## Try it
Quote the listing below in its entirety, omitting every image.

## The data
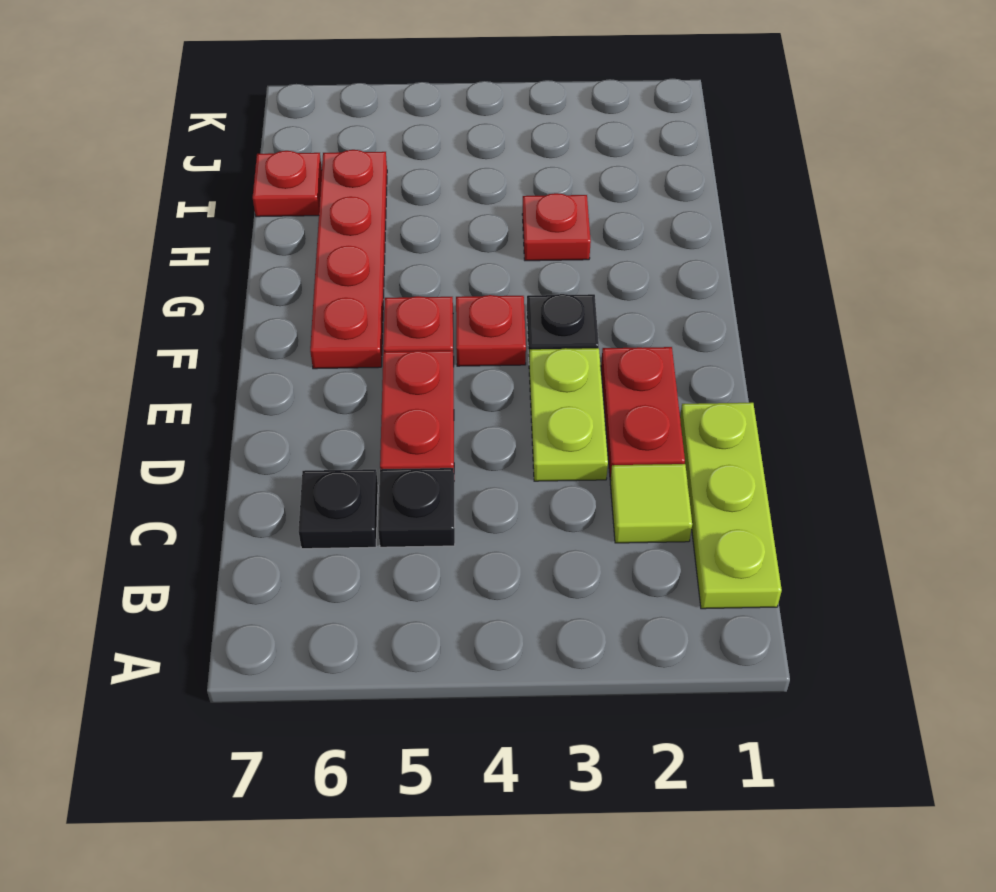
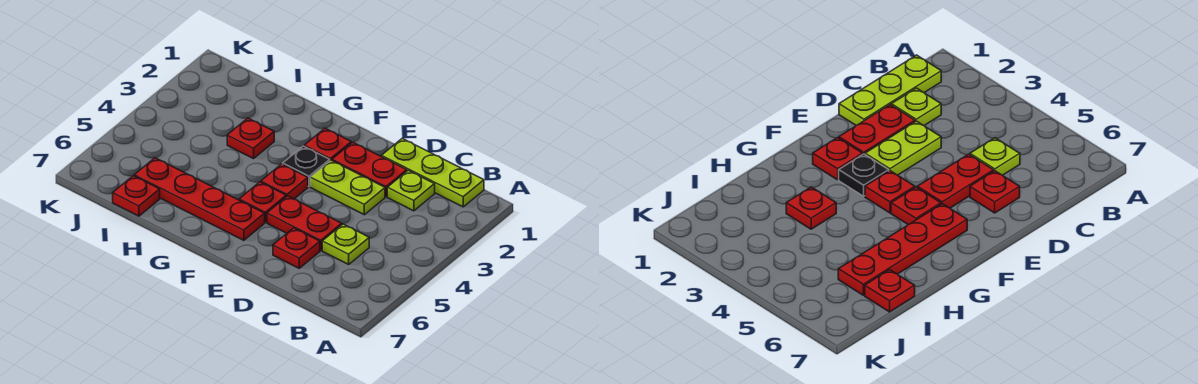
lime tile C2 level 1 -> lime plate C2 level 1
black plate C5 level 1 -> lime plate C5 level 1
black plate C6 level 1 -> none
none -> red plate D6 level 1
none -> red plate F2 level 1

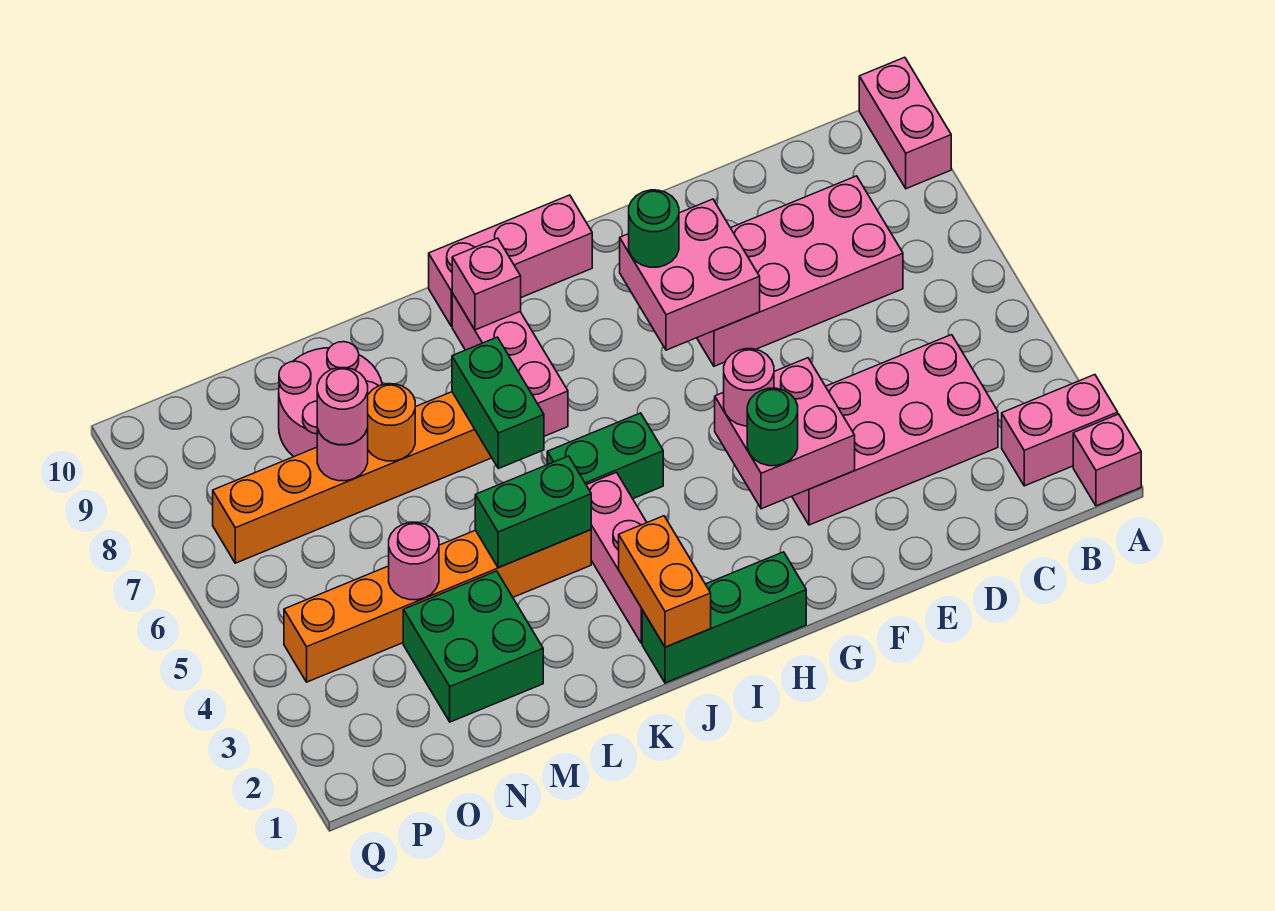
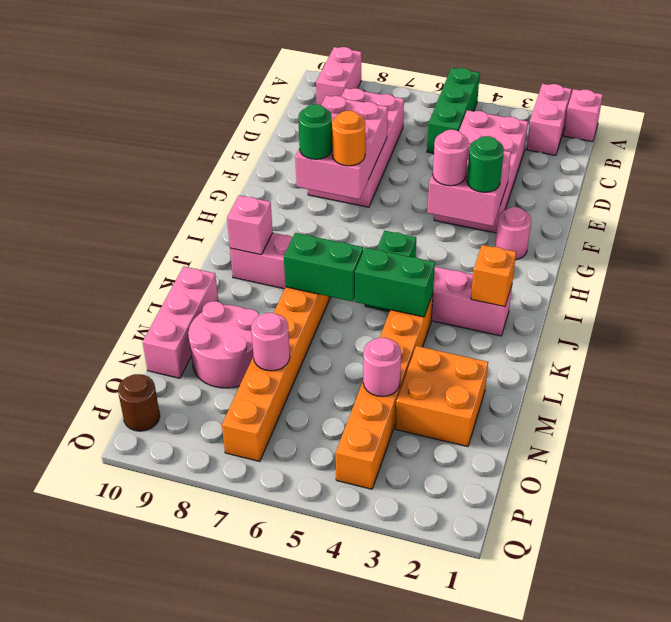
pink brick A9:A10 level 1 -> pink brick A9:B9 level 1
pink brick F7:G8 level 2 -> pink brick E7:G8 level 2
green brick H1:J1 level 1 -> green brick A5:C5 level 1
pink brick H10:J10 level 1 -> pink brick L10:N10 level 1
orange brick J1:J2 level 2 -> orange brick J2 level 2
green brick K4:L4 level 2 -> green brick K4:K5 level 2
green brick M2:N3 level 1 -> orange brick M2:N3 level 1
orange round brick M7 level 2 -> orange round brick G7 level 3
pink round brick N7 level 3 -> pink round brick G2 level 1
none -> brown round brick P10 level 1

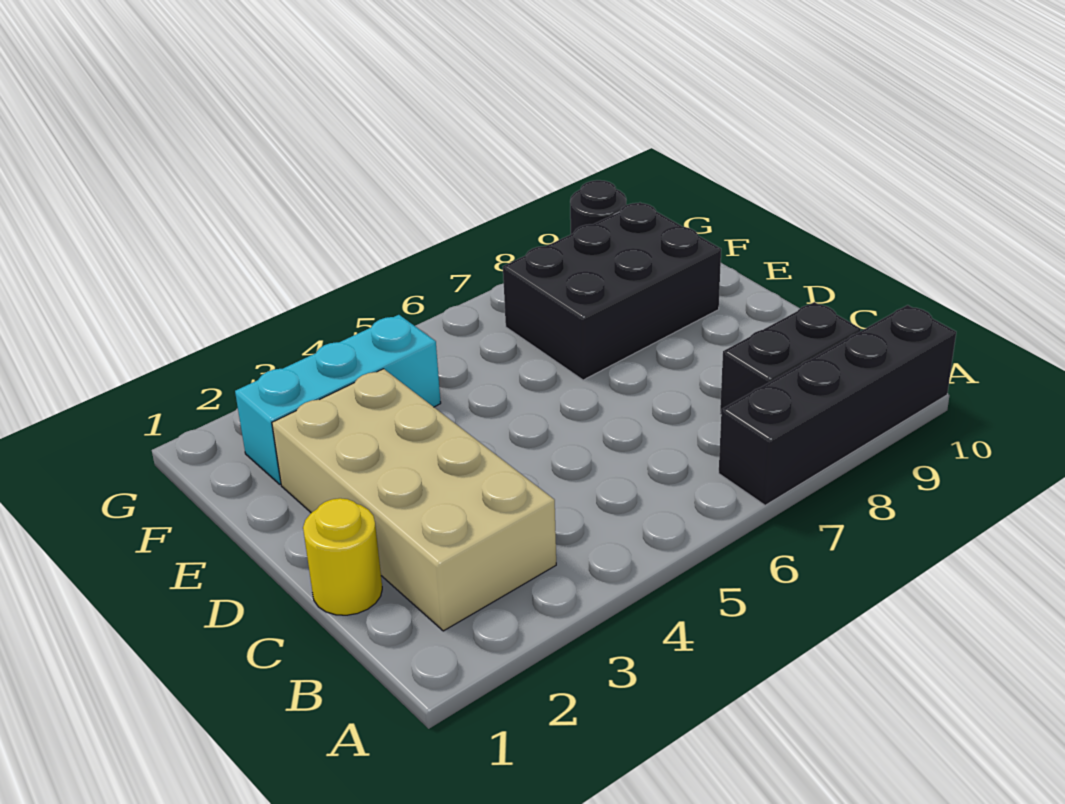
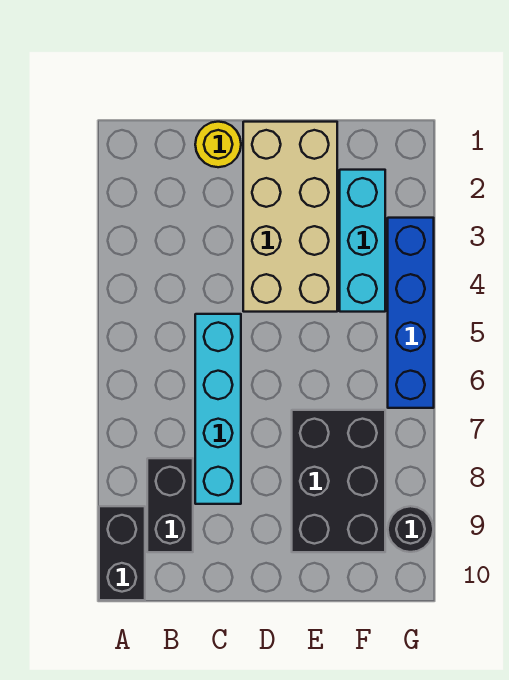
black brick A7:A10 level 1 -> black brick A9:A10 level 1
tan brick B2:E3 level 1 -> tan brick D1:E4 level 1
none -> cyan brick C5:C8 level 1
none -> blue brick G3:G6 level 1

## Reply to the task
lime tile C2 level 1 -> lime plate C2 level 1
black plate C5 level 1 -> lime plate C5 level 1
black plate C6 level 1 -> none
none -> red plate D6 level 1
none -> red plate F2 level 1

pink brick A9:A10 level 1 -> pink brick A9:B9 level 1
pink brick F7:G8 level 2 -> pink brick E7:G8 level 2
green brick H1:J1 level 1 -> green brick A5:C5 level 1
pink brick H10:J10 level 1 -> pink brick L10:N10 level 1
orange brick J1:J2 level 2 -> orange brick J2 level 2
green brick K4:L4 level 2 -> green brick K4:K5 level 2
green brick M2:N3 level 1 -> orange brick M2:N3 level 1
orange round brick M7 level 2 -> orange round brick G7 level 3
pink round brick N7 level 3 -> pink round brick G2 level 1
none -> brown round brick P10 level 1

black brick A7:A10 level 1 -> black brick A9:A10 level 1
tan brick B2:E3 level 1 -> tan brick D1:E4 level 1
none -> cyan brick C5:C8 level 1
none -> blue brick G3:G6 level 1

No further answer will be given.